[[ DATA TO PROCESS open ]]

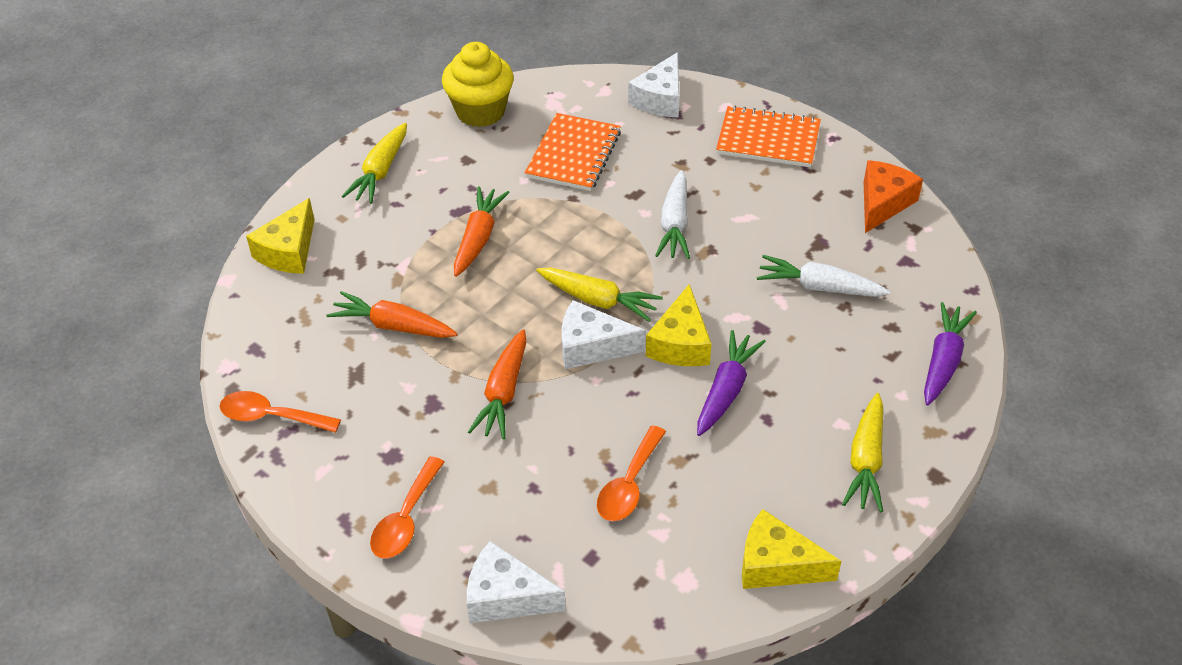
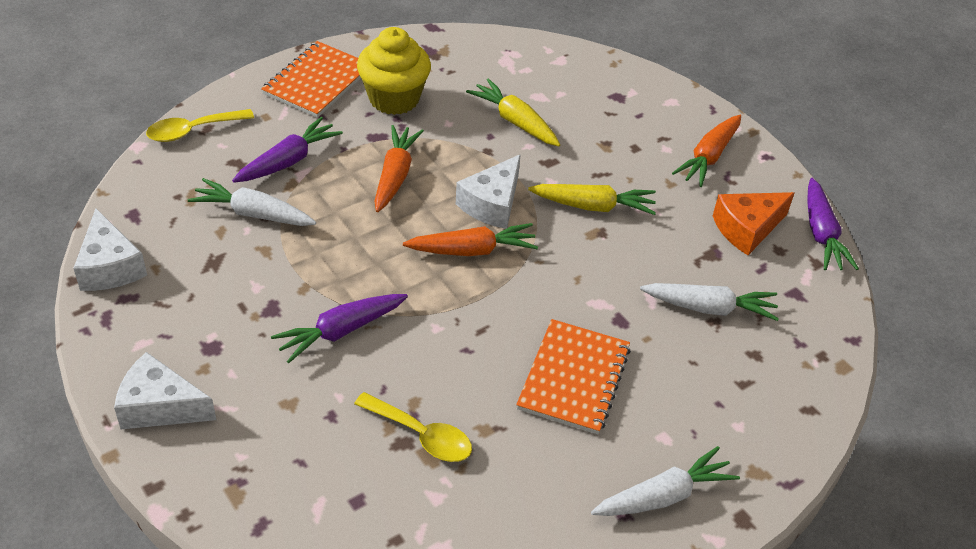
orange spoon: 3 -> 0
purple carrot: 2 -> 3
white carrot: 2 -> 3
yellow carrot: 3 -> 2
yellow cheese: 3 -> 0
yellow spoon: 0 -> 2

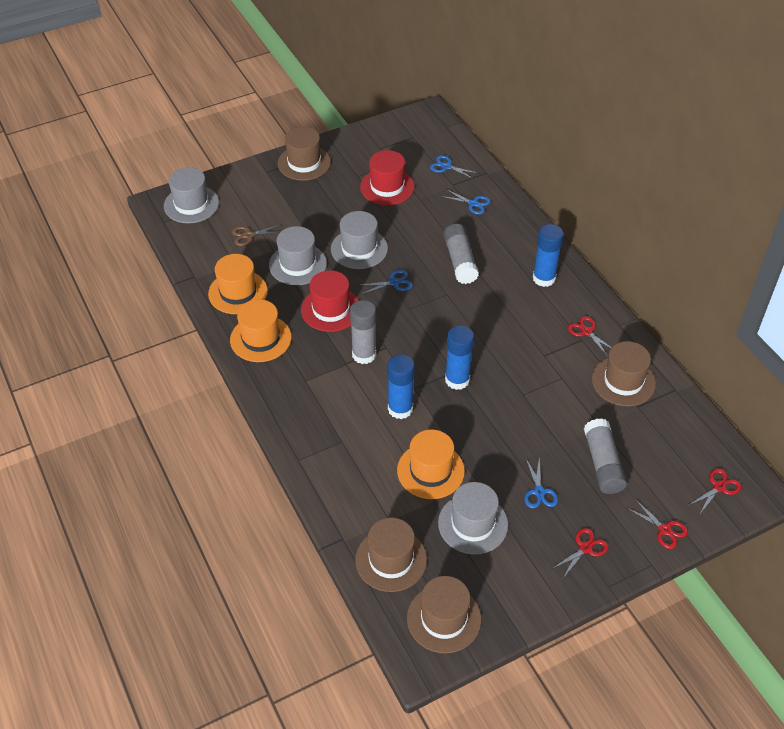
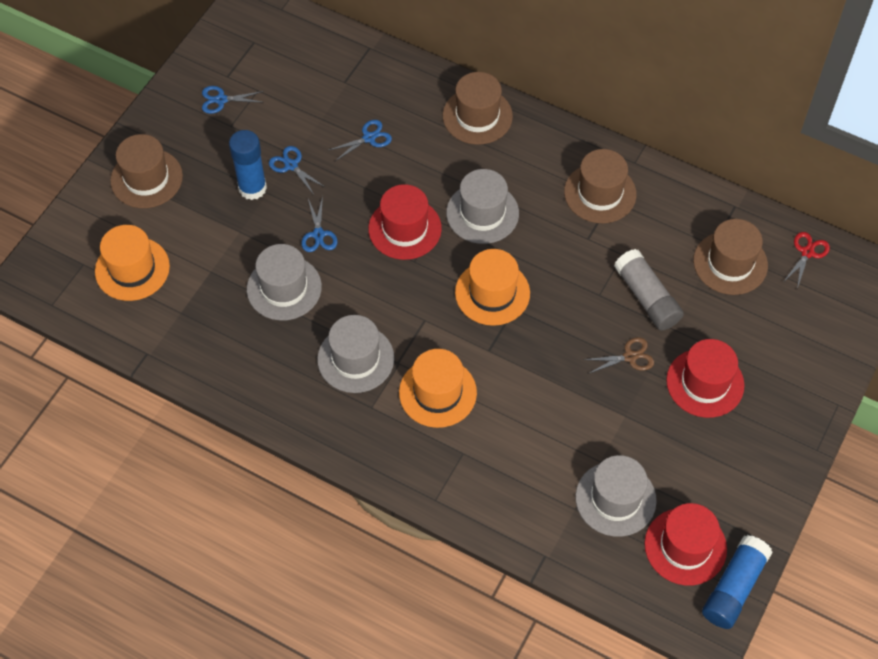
blue glue stick: 3 -> 2
grey glue stick: 3 -> 1
red hat: 2 -> 3
red scissors: 4 -> 1

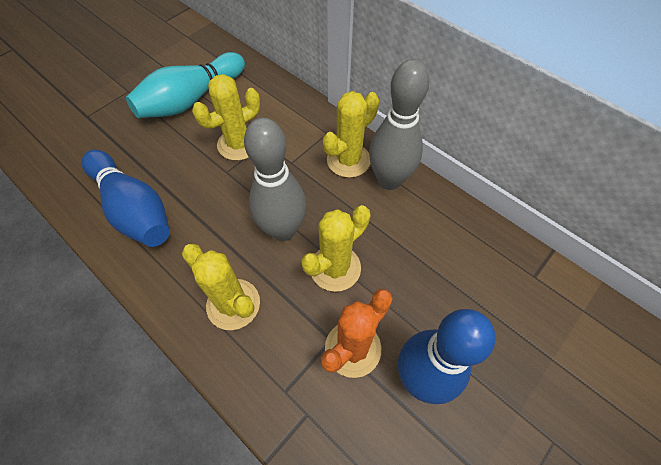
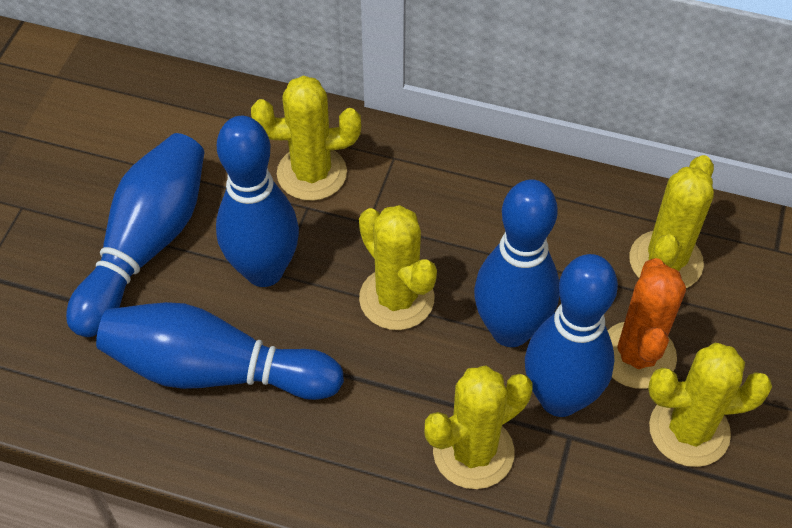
blue bowling pin: 2 -> 5
grey bowling pin: 2 -> 0
turquoise bowling pin: 1 -> 0
yellow cactus: 4 -> 5

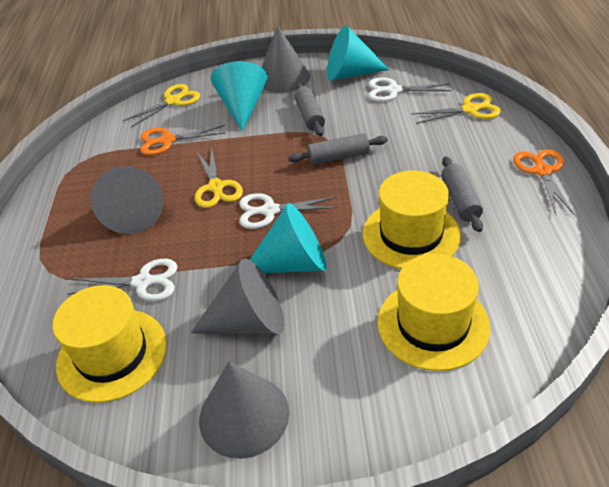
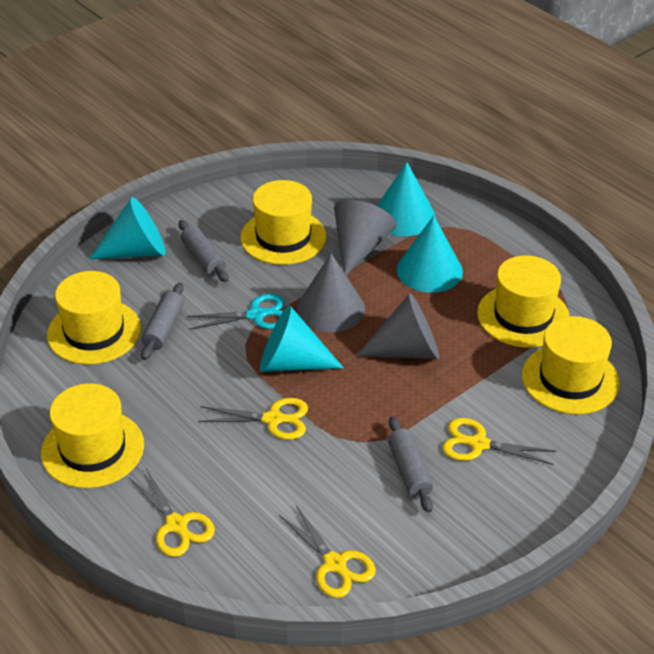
grey cone: 4 -> 3
orange scissors: 2 -> 0
turquoise cone: 3 -> 4
turquoise scissors: 0 -> 1
white scissors: 3 -> 0
yellow hat: 3 -> 5
yellow scissors: 3 -> 4

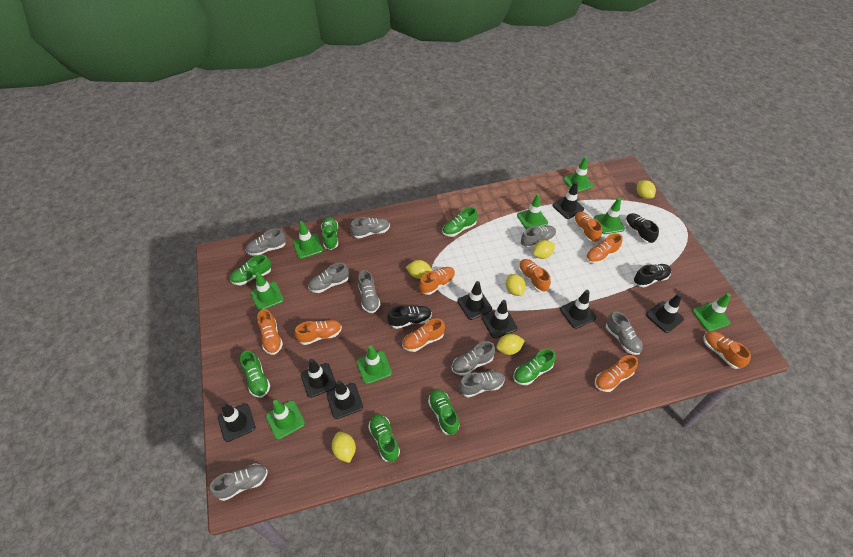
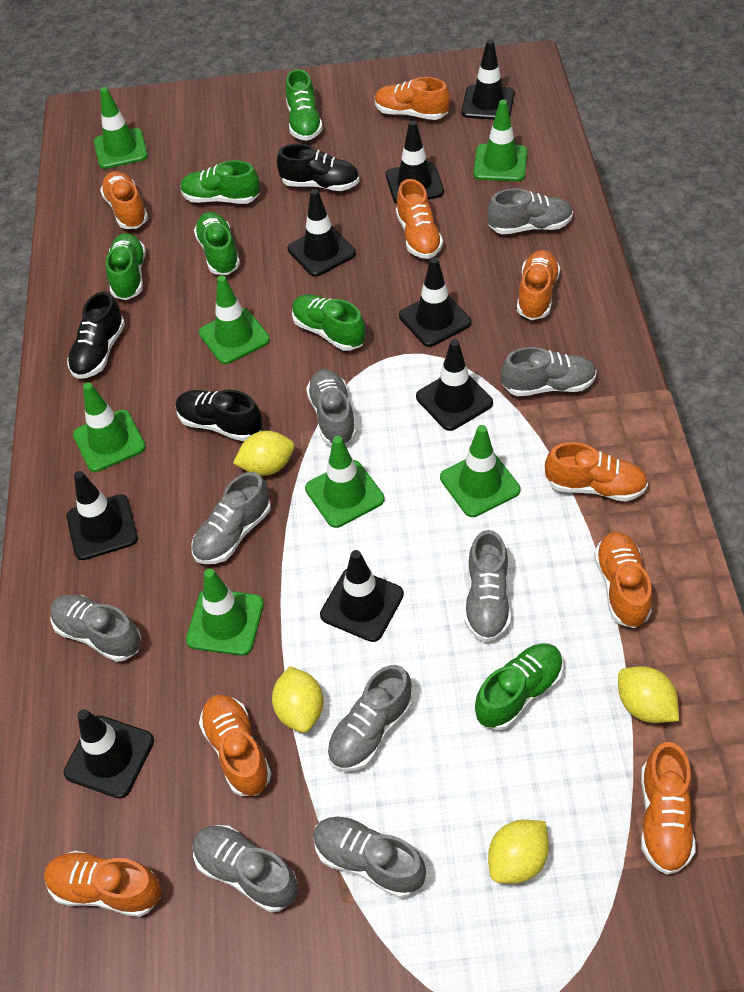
green shoe: 7 -> 6
green traffic cone: 8 -> 7
yellow lemon: 6 -> 4

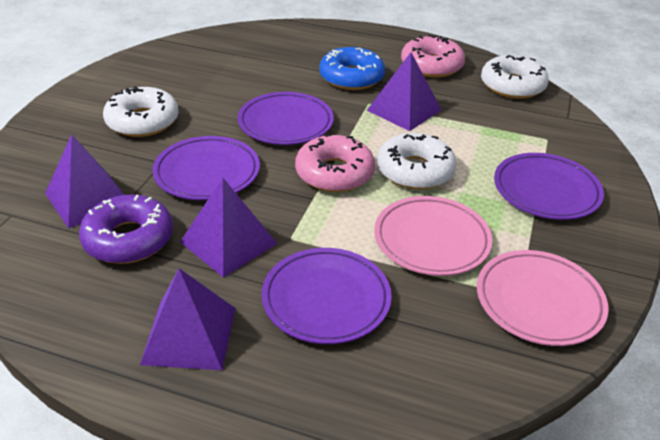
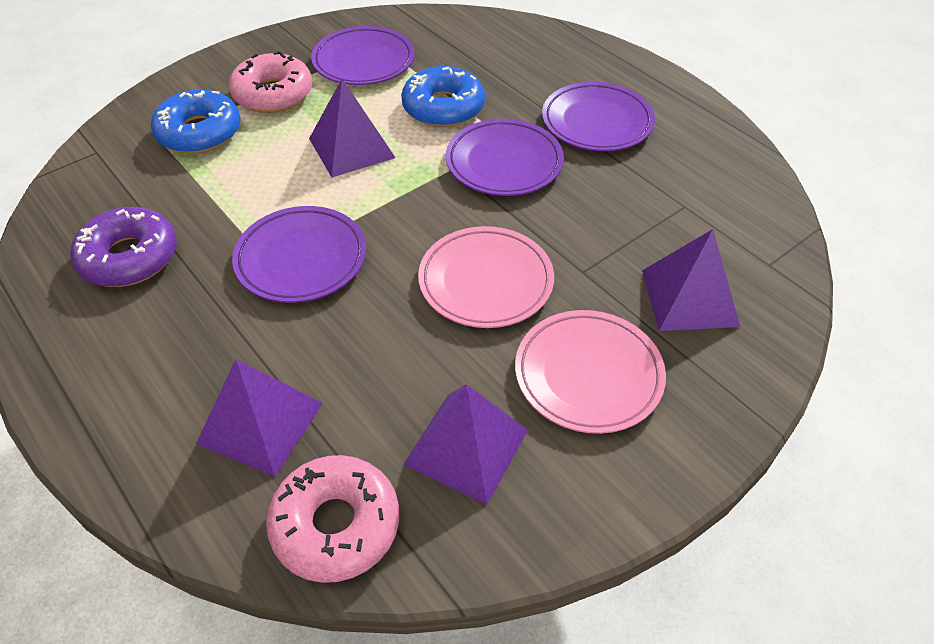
blue donut: 1 -> 2
white donut: 3 -> 0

[[ DATA TO PROCESS closed ]]

• _TASK DESCRIPTION_:
Set down the entries above again exactly, minus any image.

• _PROBLEM SOLUTION_:
orange spoon: 3 -> 0
purple carrot: 2 -> 3
white carrot: 2 -> 3
yellow carrot: 3 -> 2
yellow cheese: 3 -> 0
yellow spoon: 0 -> 2

blue glue stick: 3 -> 2
grey glue stick: 3 -> 1
red hat: 2 -> 3
red scissors: 4 -> 1

blue bowling pin: 2 -> 5
grey bowling pin: 2 -> 0
turquoise bowling pin: 1 -> 0
yellow cactus: 4 -> 5

grey cone: 4 -> 3
orange scissors: 2 -> 0
turquoise cone: 3 -> 4
turquoise scissors: 0 -> 1
white scissors: 3 -> 0
yellow hat: 3 -> 5
yellow scissors: 3 -> 4

green shoe: 7 -> 6
green traffic cone: 8 -> 7
yellow lemon: 6 -> 4

blue donut: 1 -> 2
white donut: 3 -> 0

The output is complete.